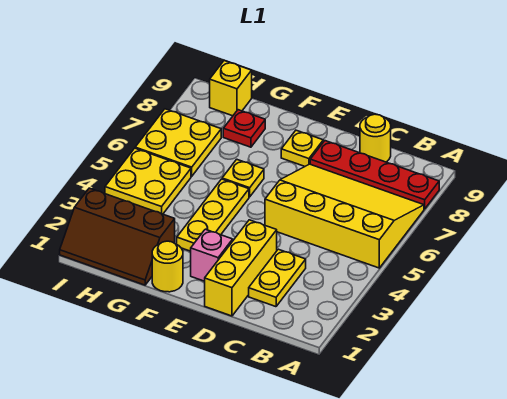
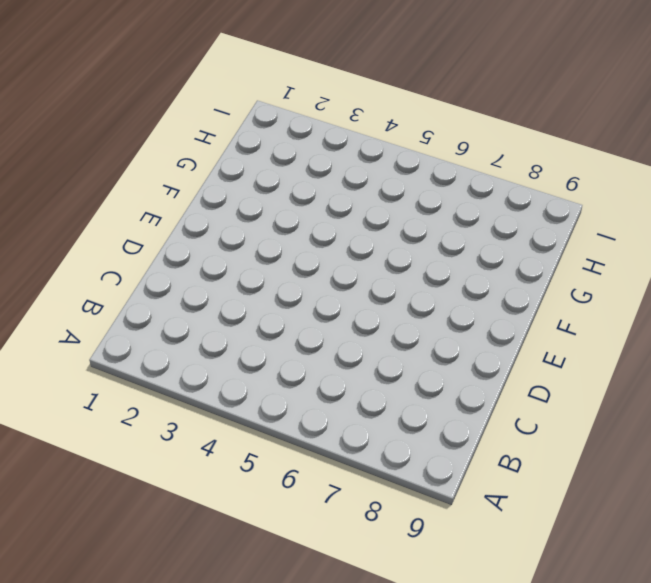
none -> yellow 3x4 slope [265,164,424,268]
none -> red 1x4 plate [310,141,439,209]
none -> yellow 1x2 plate [249,249,306,307]

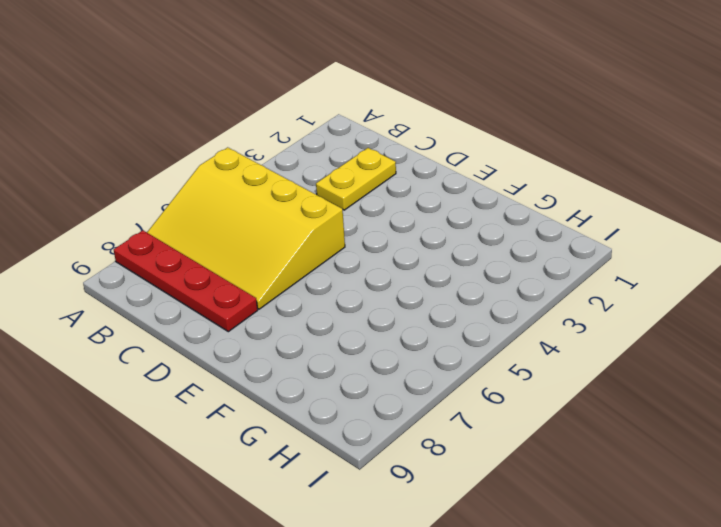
none -> yellow 1x1 round brick [360,114,391,162]
none -> yellow 1x3 brick [205,220,277,316]
none -> pink 1x1 brick [191,229,233,281]

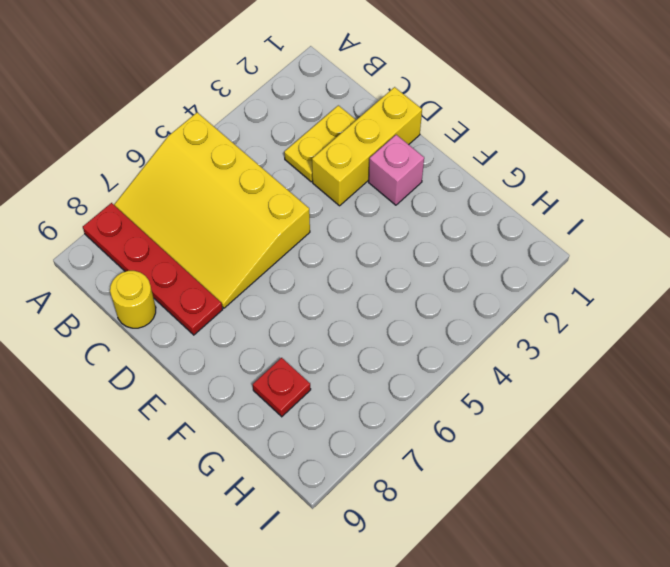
none -> yellow 1x1 plate [281,130,323,166]
none -> yellow 1x1 round brick [152,241,183,292]
none -> yellow 1x3 plate [177,179,249,251]

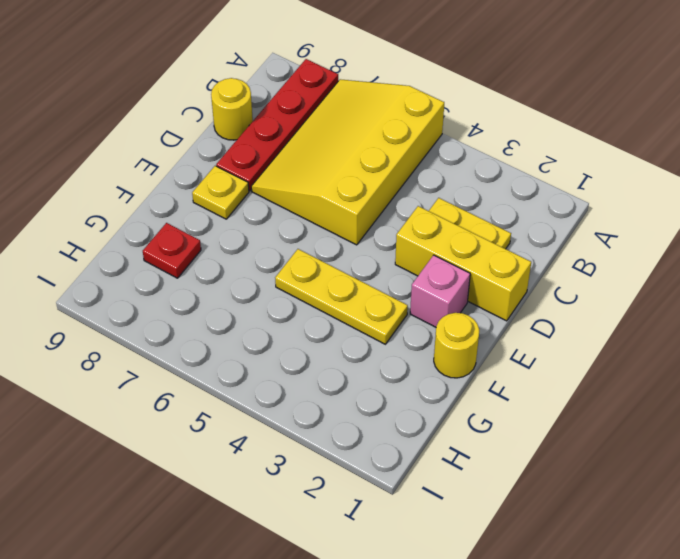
none -> yellow 1x1 plate [222,159,264,197]
none -> brown 2x3 slope [60,188,175,285]
none -> yellow 2x2 plate [105,148,191,214]

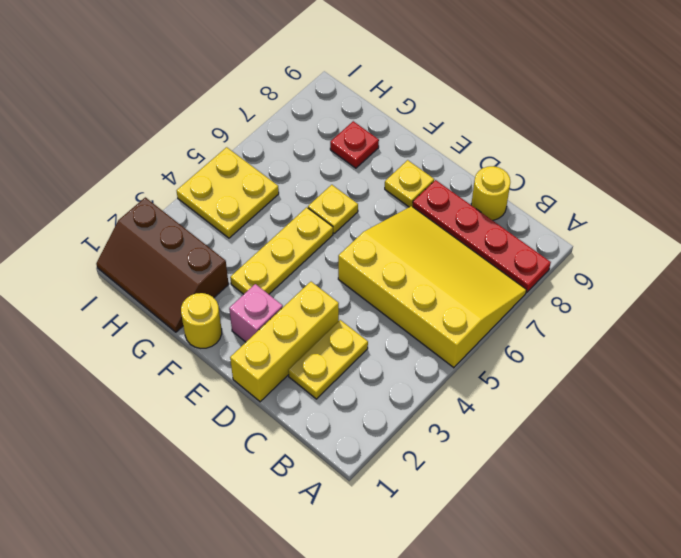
none -> yellow 2x2 plate [135,109,221,176]
none -> yellow 1x1 brick [210,61,252,116]

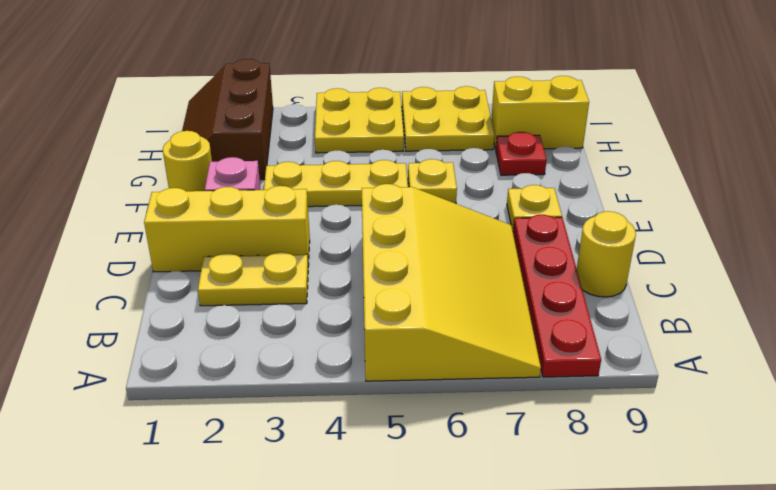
yellow 1x2 brick [491,76,589,149] -> yellow 1x1 brick [210,61,252,116]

> Exercise brief
Your copy should match the records above exactly, except that it contains no pictures.

> Answer to this problem
none -> yellow 3x4 slope [265,164,424,268]
none -> red 1x4 plate [310,141,439,209]
none -> yellow 1x2 plate [249,249,306,307]

none -> yellow 1x1 round brick [360,114,391,162]
none -> yellow 1x3 brick [205,220,277,316]
none -> pink 1x1 brick [191,229,233,281]

none -> yellow 1x1 plate [281,130,323,166]
none -> yellow 1x1 round brick [152,241,183,292]
none -> yellow 1x3 plate [177,179,249,251]

none -> yellow 1x1 plate [222,159,264,197]
none -> brown 2x3 slope [60,188,175,285]
none -> yellow 2x2 plate [105,148,191,214]

none -> yellow 2x2 plate [135,109,221,176]
none -> yellow 1x1 brick [210,61,252,116]

yellow 1x2 brick [491,76,589,149] -> yellow 1x1 brick [210,61,252,116]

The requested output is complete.